# [Required action]
If a line below includes the string "plant", copy it.

# [Entries shown]
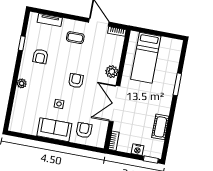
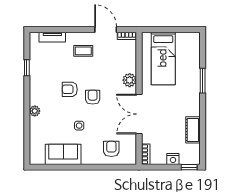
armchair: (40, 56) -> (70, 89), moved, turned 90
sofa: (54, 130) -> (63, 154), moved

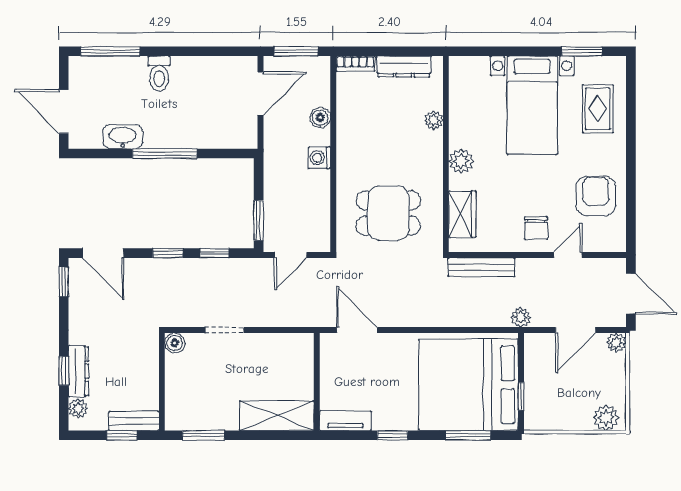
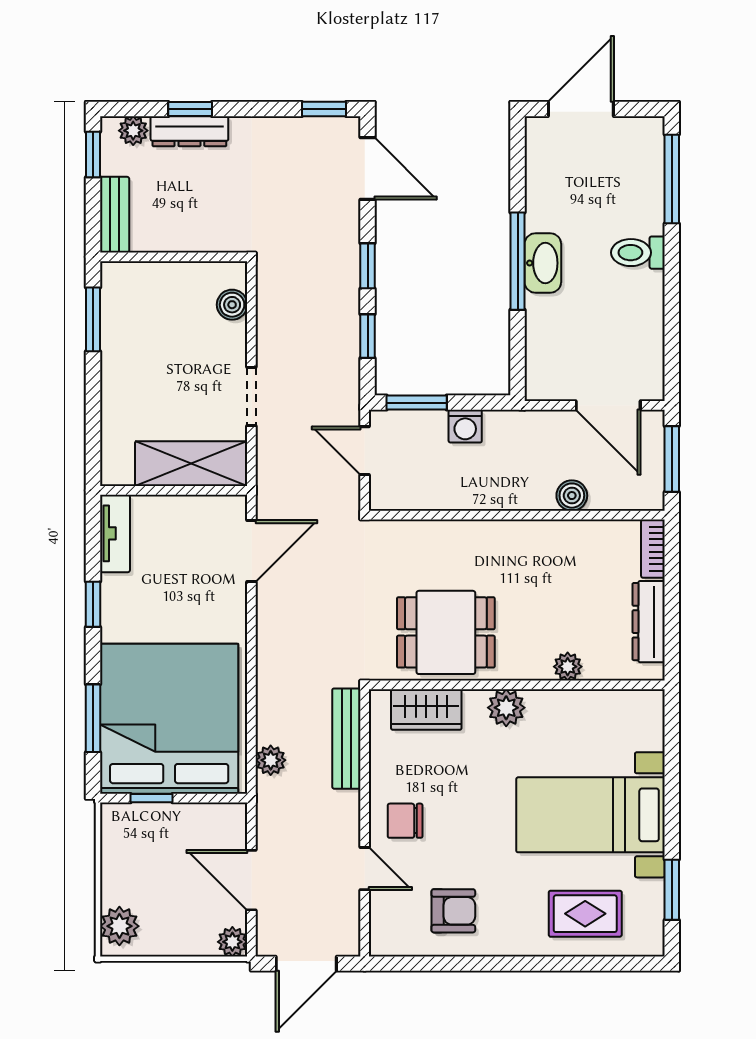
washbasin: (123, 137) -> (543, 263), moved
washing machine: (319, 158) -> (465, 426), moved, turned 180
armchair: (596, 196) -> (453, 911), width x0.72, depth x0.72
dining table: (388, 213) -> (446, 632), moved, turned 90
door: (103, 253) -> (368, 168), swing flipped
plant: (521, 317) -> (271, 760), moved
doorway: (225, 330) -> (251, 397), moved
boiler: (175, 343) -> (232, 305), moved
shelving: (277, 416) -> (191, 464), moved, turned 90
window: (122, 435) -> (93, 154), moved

--

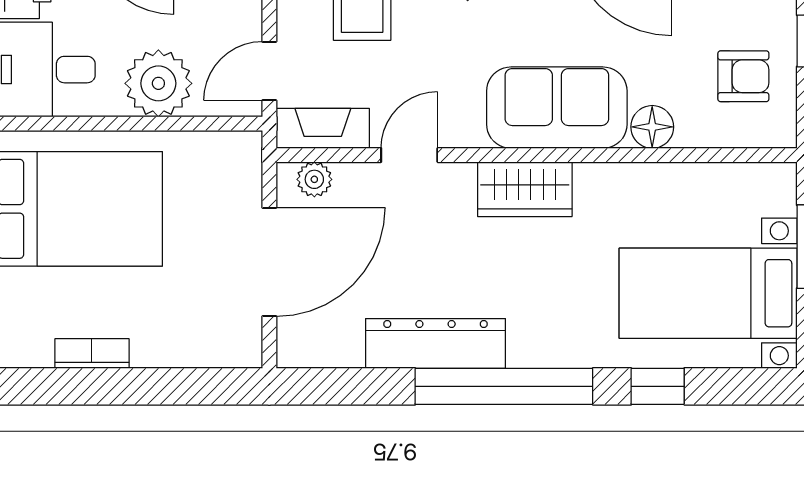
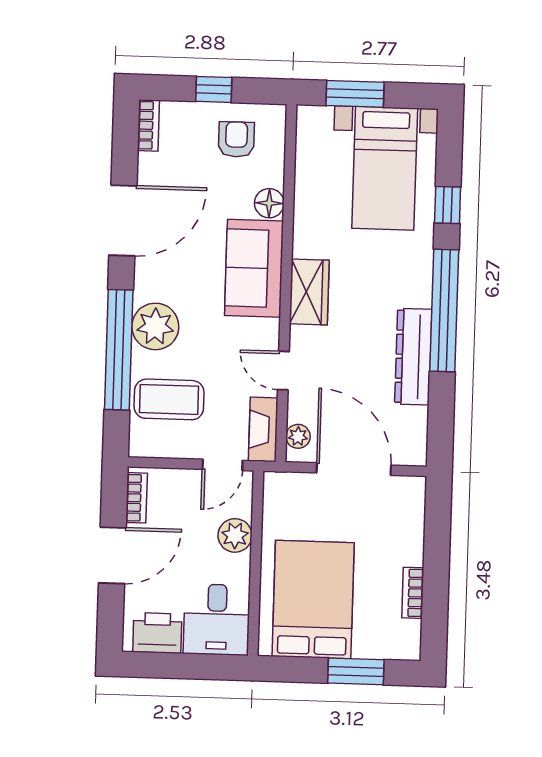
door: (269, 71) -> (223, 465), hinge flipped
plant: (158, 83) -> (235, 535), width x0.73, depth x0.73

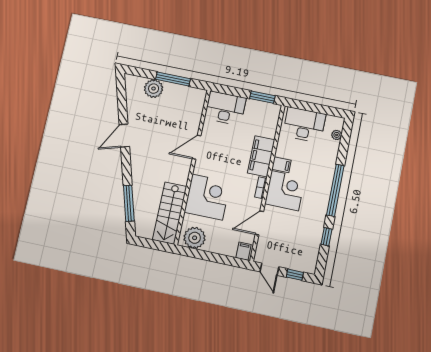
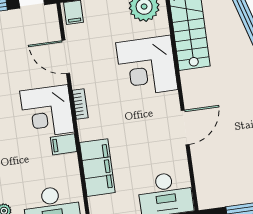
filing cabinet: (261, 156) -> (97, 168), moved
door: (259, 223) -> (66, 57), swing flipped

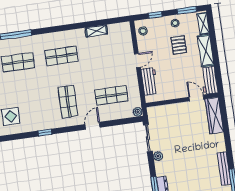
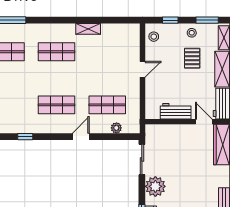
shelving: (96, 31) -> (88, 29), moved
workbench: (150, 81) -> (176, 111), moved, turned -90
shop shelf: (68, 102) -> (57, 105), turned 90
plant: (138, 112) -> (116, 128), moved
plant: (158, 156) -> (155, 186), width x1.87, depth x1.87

...

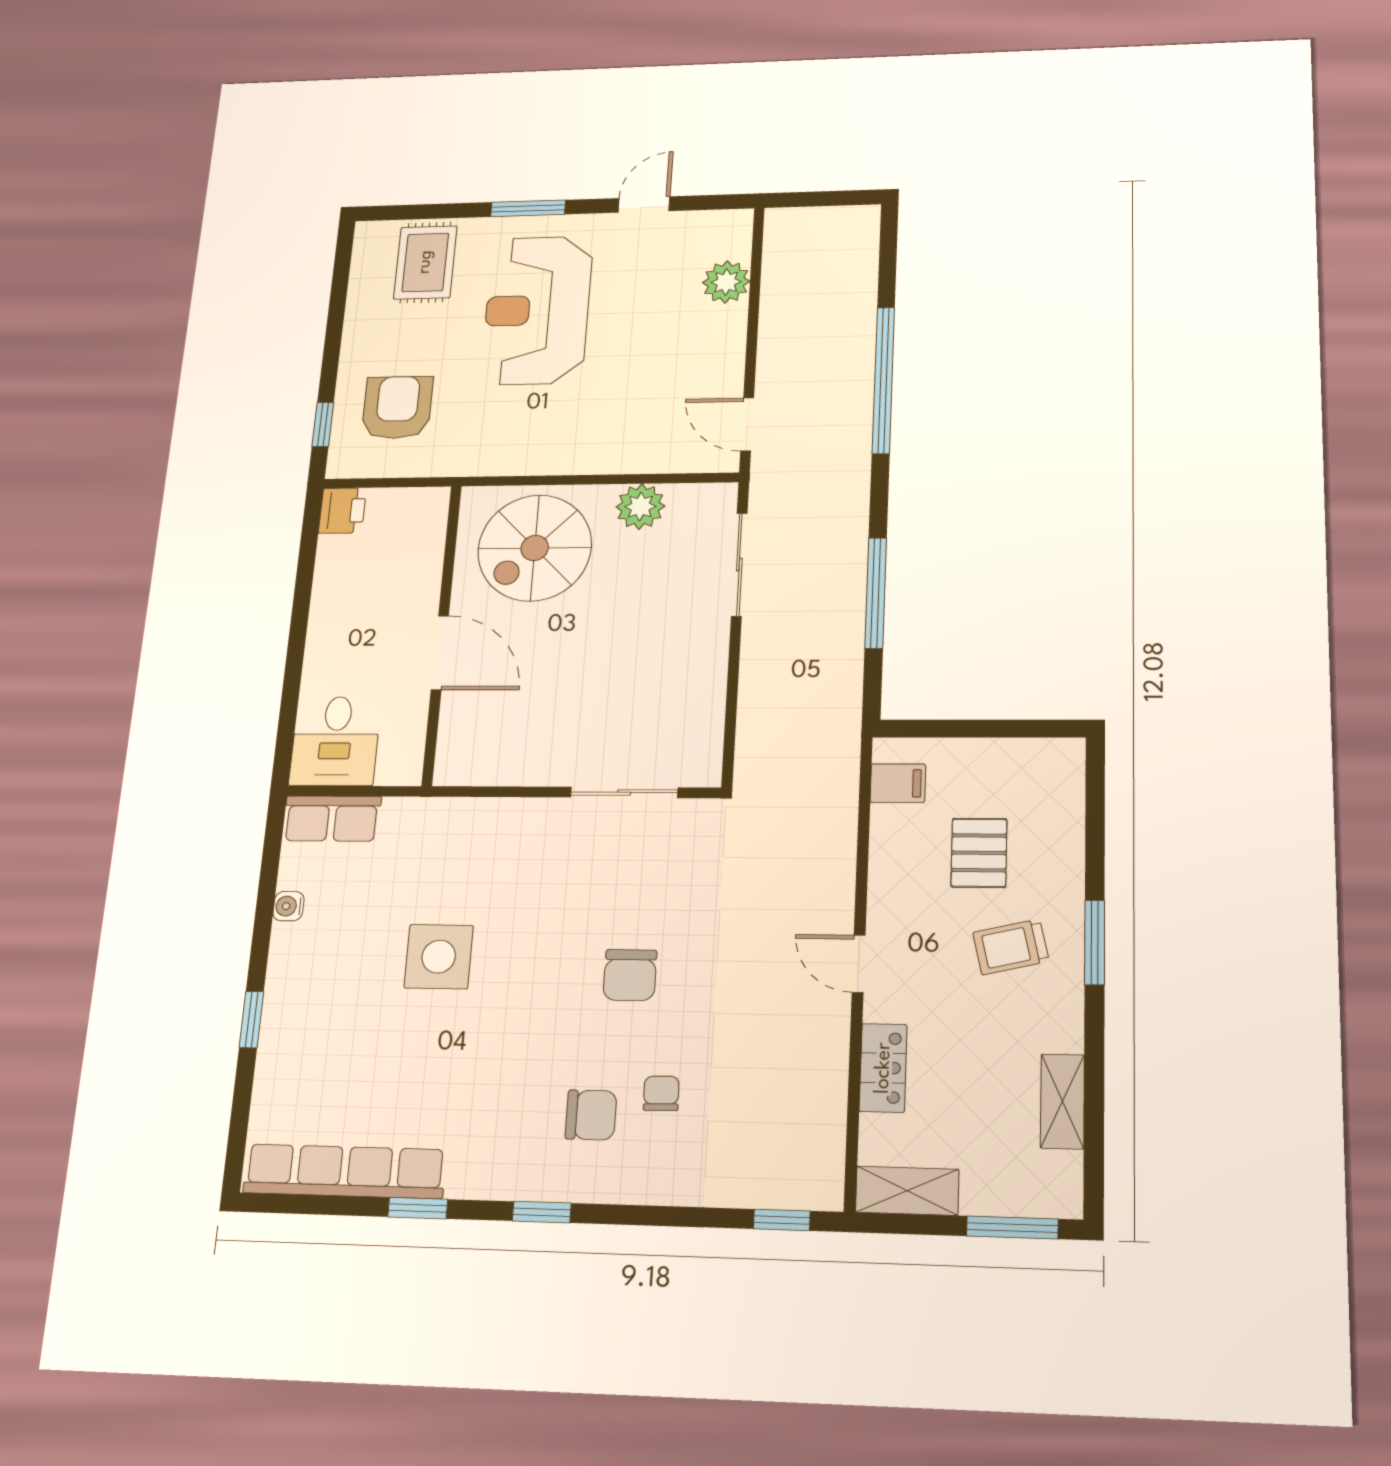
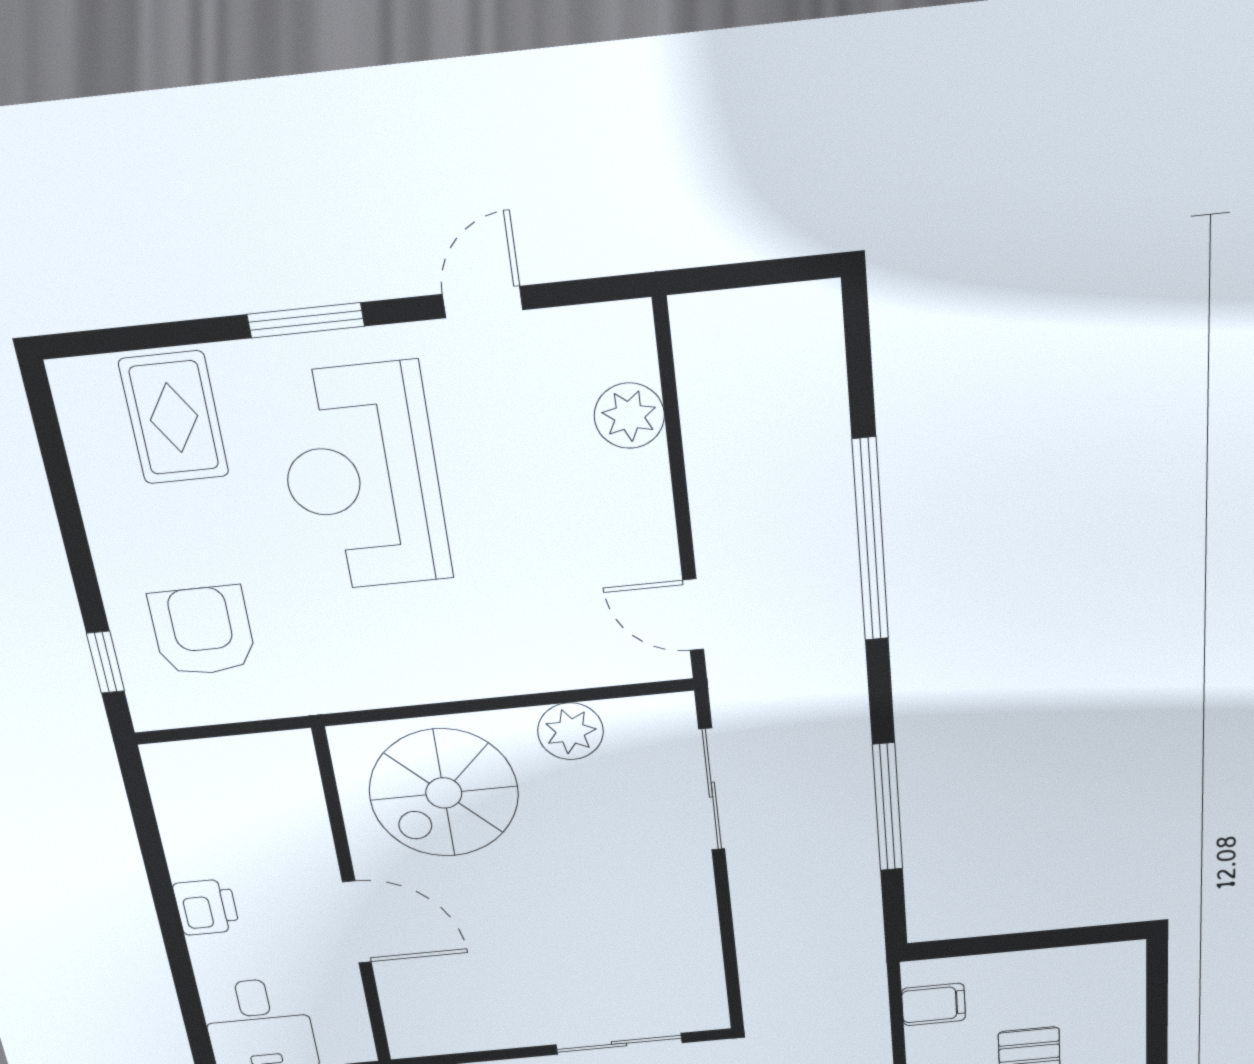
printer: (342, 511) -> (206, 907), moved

# [Completed exercise]
plant: (521, 317) -> (271, 760), moved
plant: (158, 83) -> (235, 535), width x0.73, depth x0.73
plant: (138, 112) -> (116, 128), moved
plant: (158, 156) -> (155, 186), width x1.87, depth x1.87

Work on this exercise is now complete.